| Task directions |
Report back every line from the entries below in which the word "none" occurs.

##### Extracted entries #####

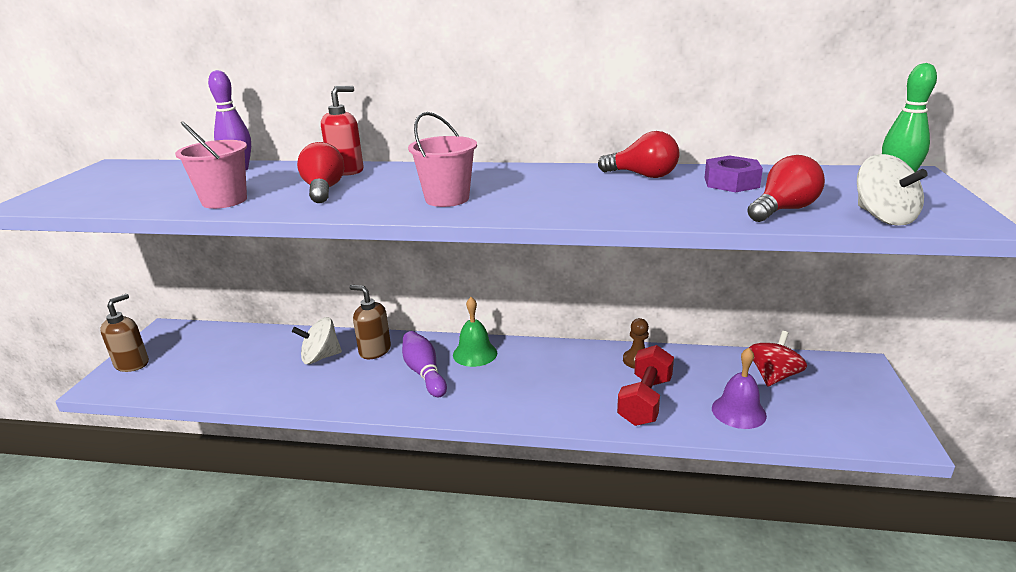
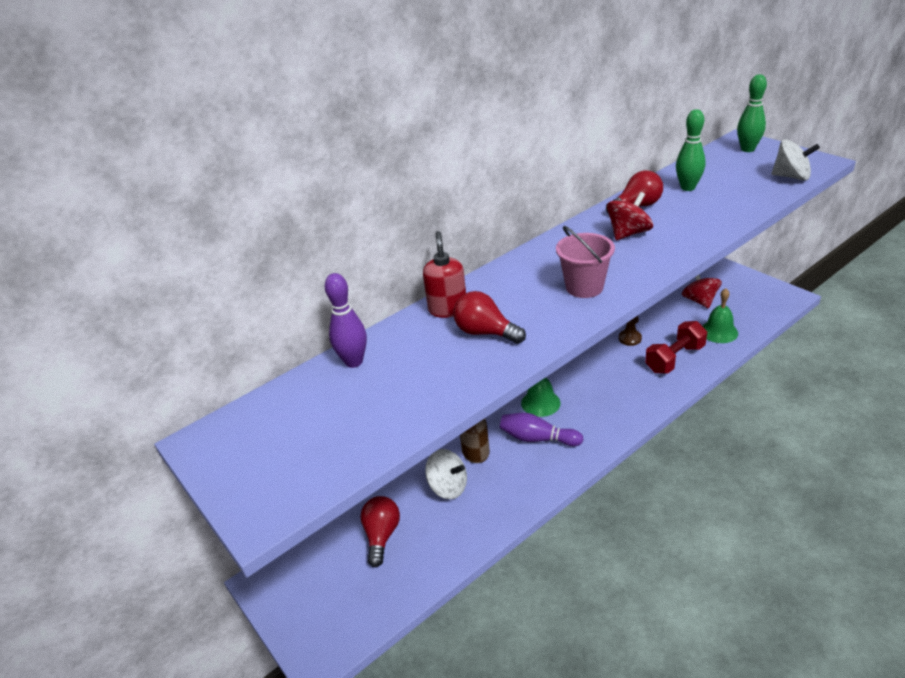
camera: 45 degrees left, 10 degrees up
(132, 364) = (305, 623): brown soap dispenser -> none
(224, 201) = (442, 388): pink bucket -> none
(320, 357) = (448, 487): white spinning top -> white spinning top turned 90 degrees counterclockwise
(580, 187) = (628, 233): none -> red spinning top
(645, 401) = (674, 359): red dumbbell -> red dumbbell turned 75 degrees clockwise
(731, 182) = (688, 188): purple nut -> green bowling pin
(738, 411) = (719, 332): purple bell -> green bell
(783, 210) = (750, 194): red light bulb -> red light bulb (382, 535)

#####

| Response to this exercise |
(132, 364) = (305, 623): brown soap dispenser -> none
(224, 201) = (442, 388): pink bucket -> none
(580, 187) = (628, 233): none -> red spinning top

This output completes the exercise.